# Your assignment
After locating the line that contains "C11: 22uF (USER, XI) -> none" in the data below, set down exactly that line and each one after it through the line that contains "U6 pin GND: DGND -> none", and nothing more.

# Provided records
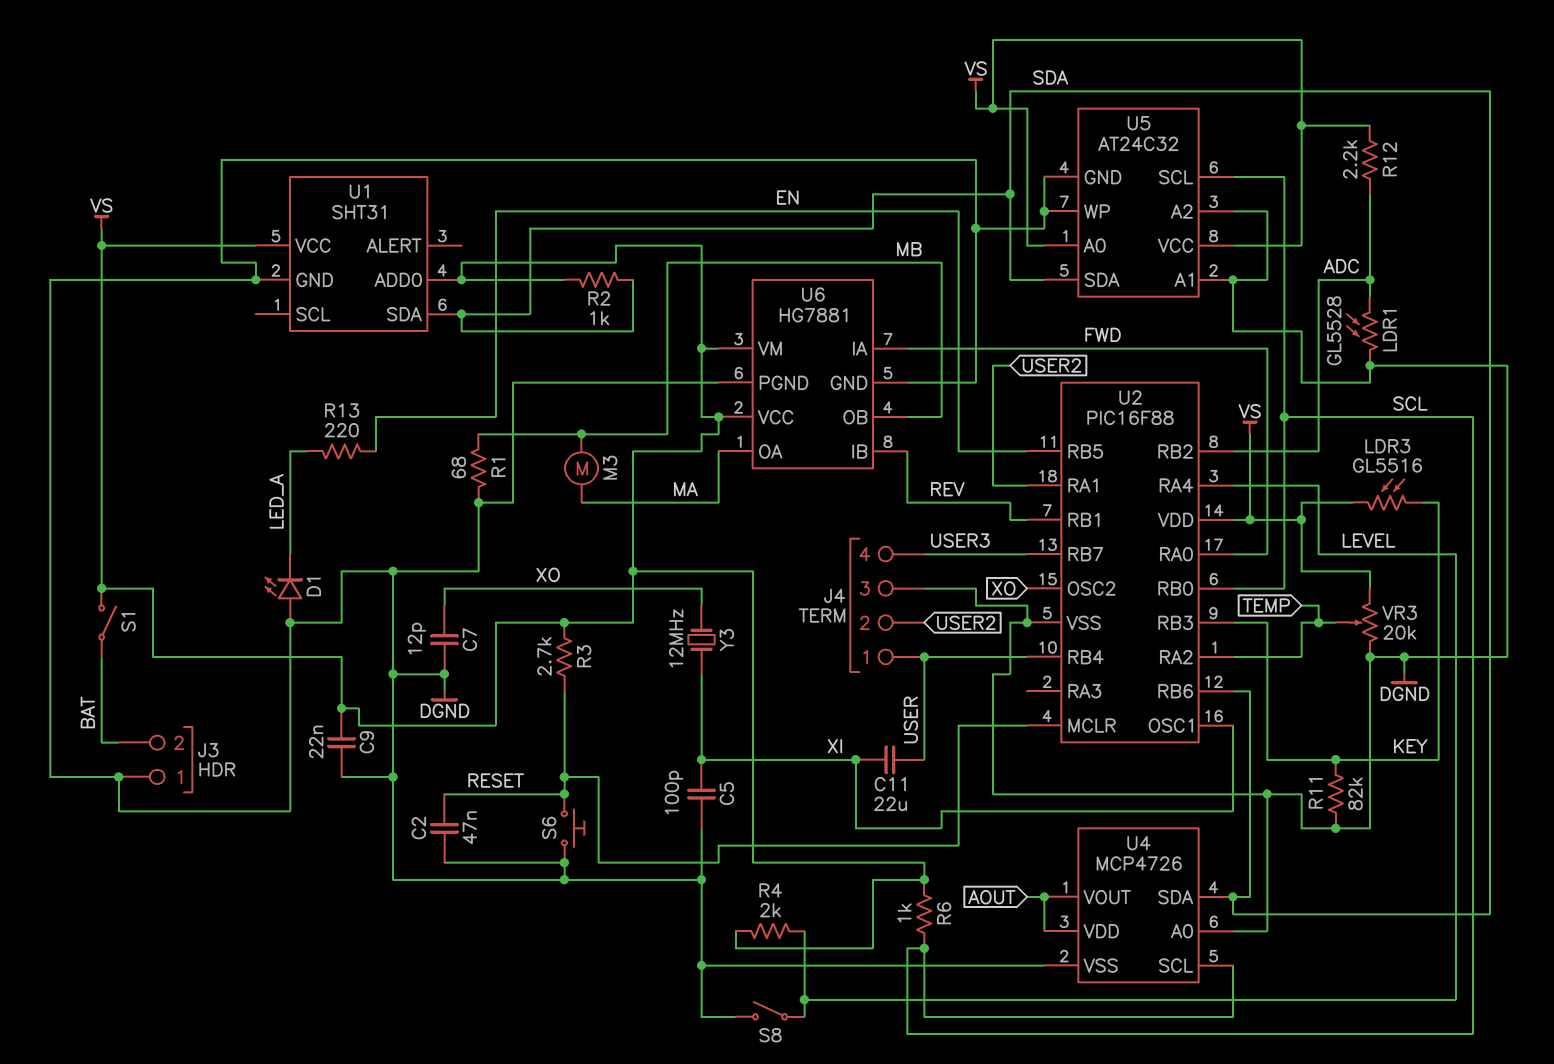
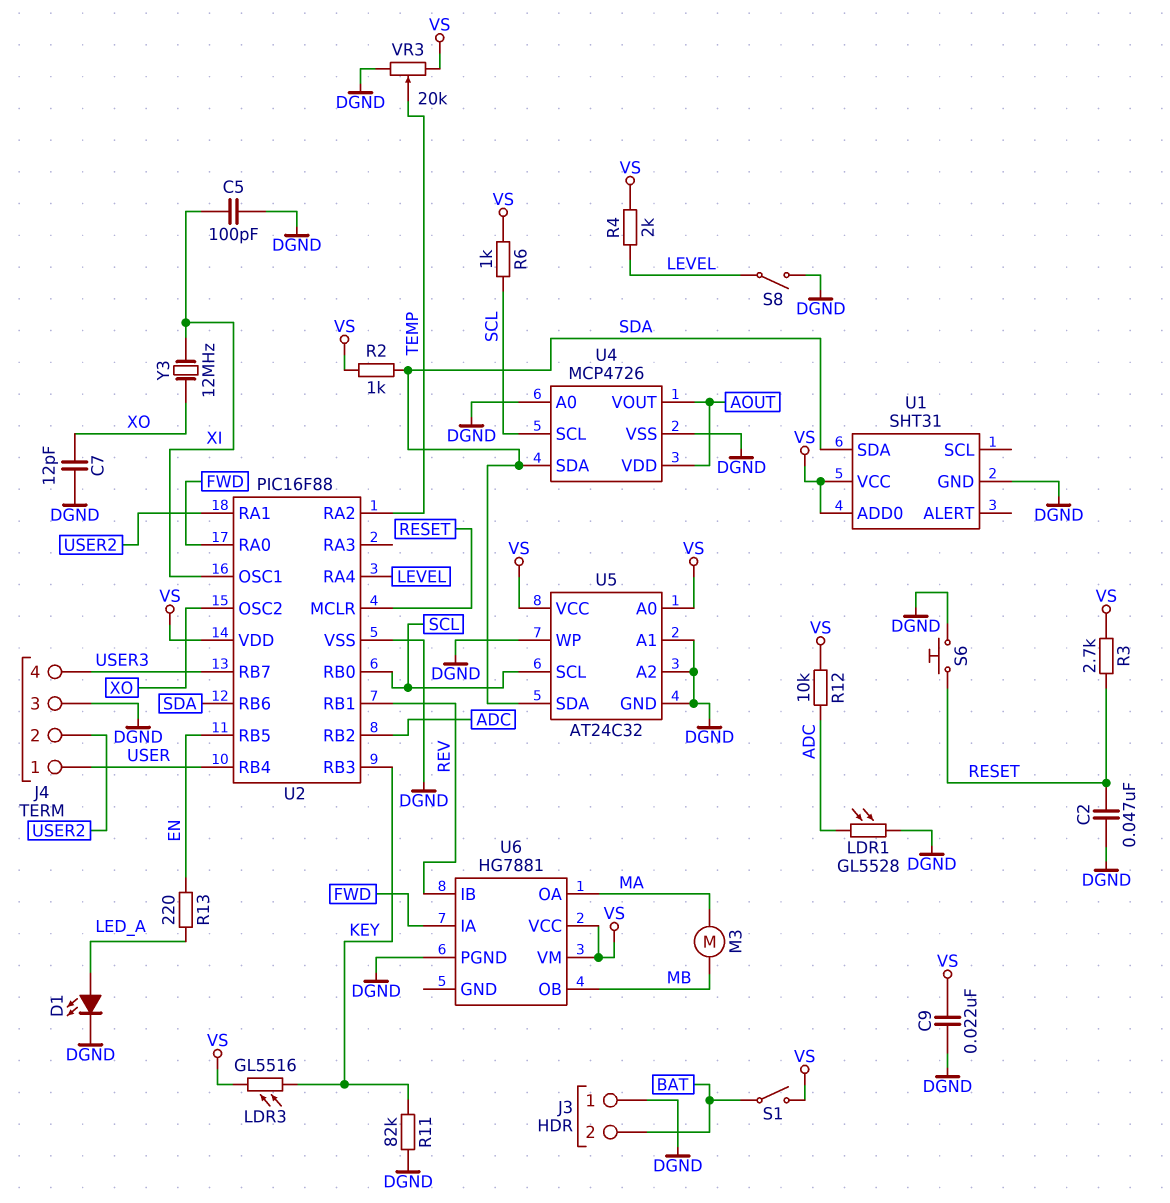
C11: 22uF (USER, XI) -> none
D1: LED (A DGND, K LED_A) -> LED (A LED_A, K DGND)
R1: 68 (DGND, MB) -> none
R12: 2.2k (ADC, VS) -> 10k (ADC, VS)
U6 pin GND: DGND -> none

--

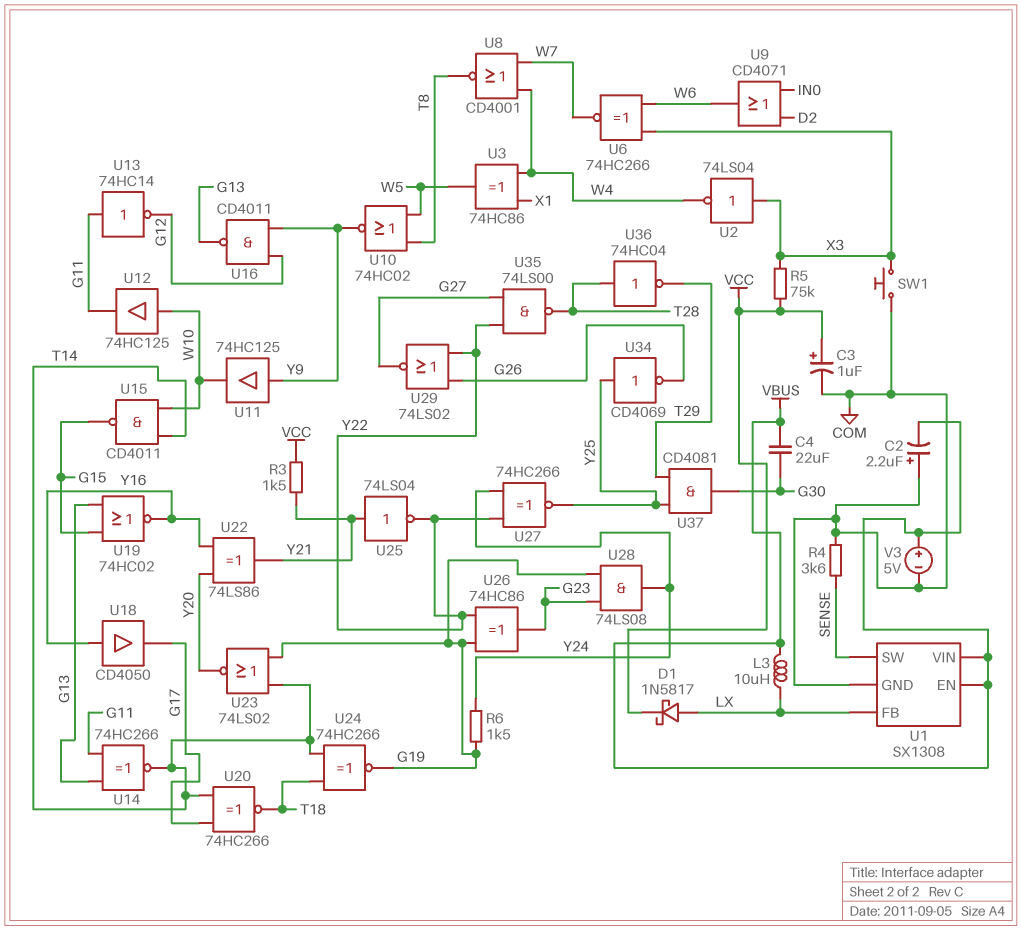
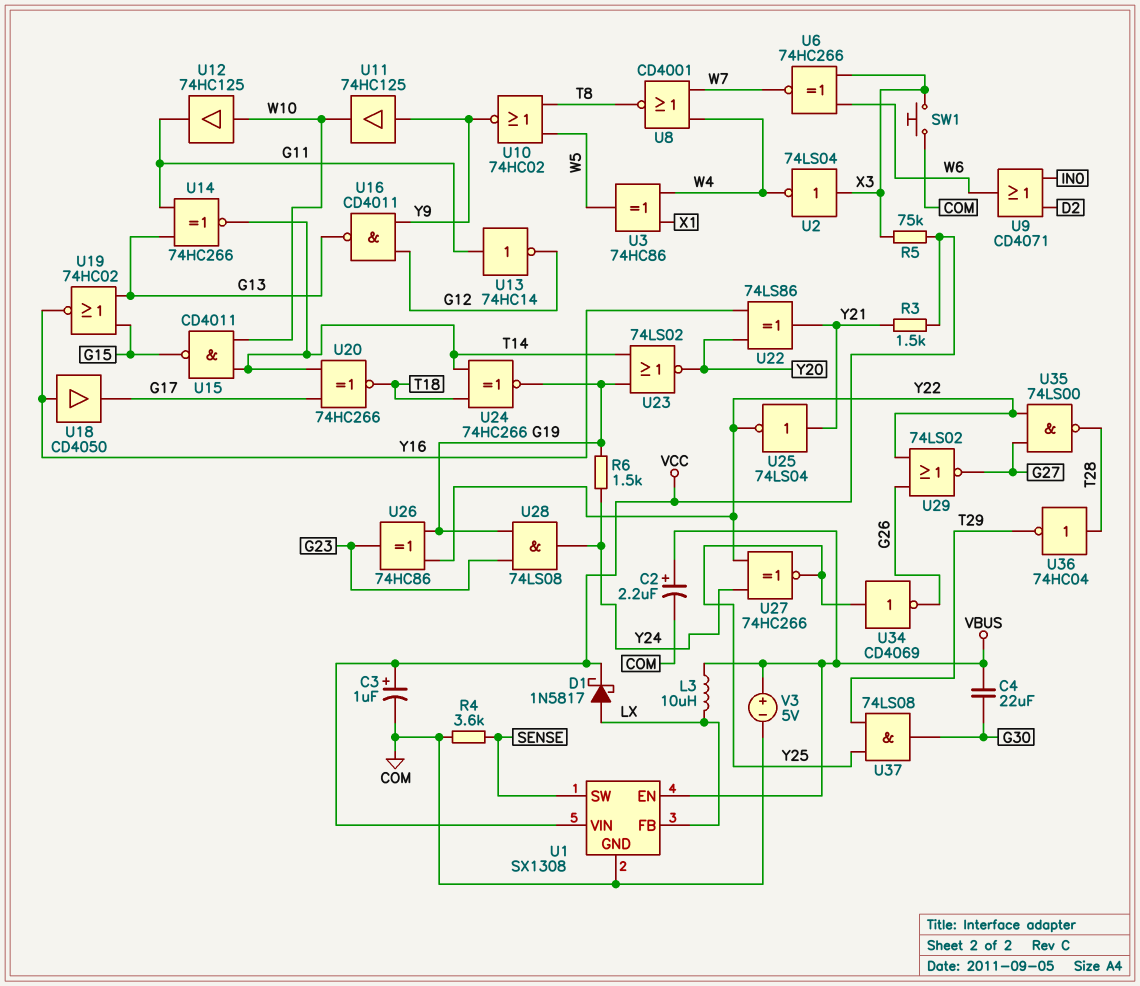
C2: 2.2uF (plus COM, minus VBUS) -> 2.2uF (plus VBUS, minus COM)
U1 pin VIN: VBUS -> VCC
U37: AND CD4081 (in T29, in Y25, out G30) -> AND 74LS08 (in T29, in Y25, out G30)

# Solution to this exercise
C11: 22uF (USER, XI) -> none
D1: LED (A DGND, K LED_A) -> LED (A LED_A, K DGND)
R1: 68 (DGND, MB) -> none
R12: 2.2k (ADC, VS) -> 10k (ADC, VS)
U6 pin GND: DGND -> none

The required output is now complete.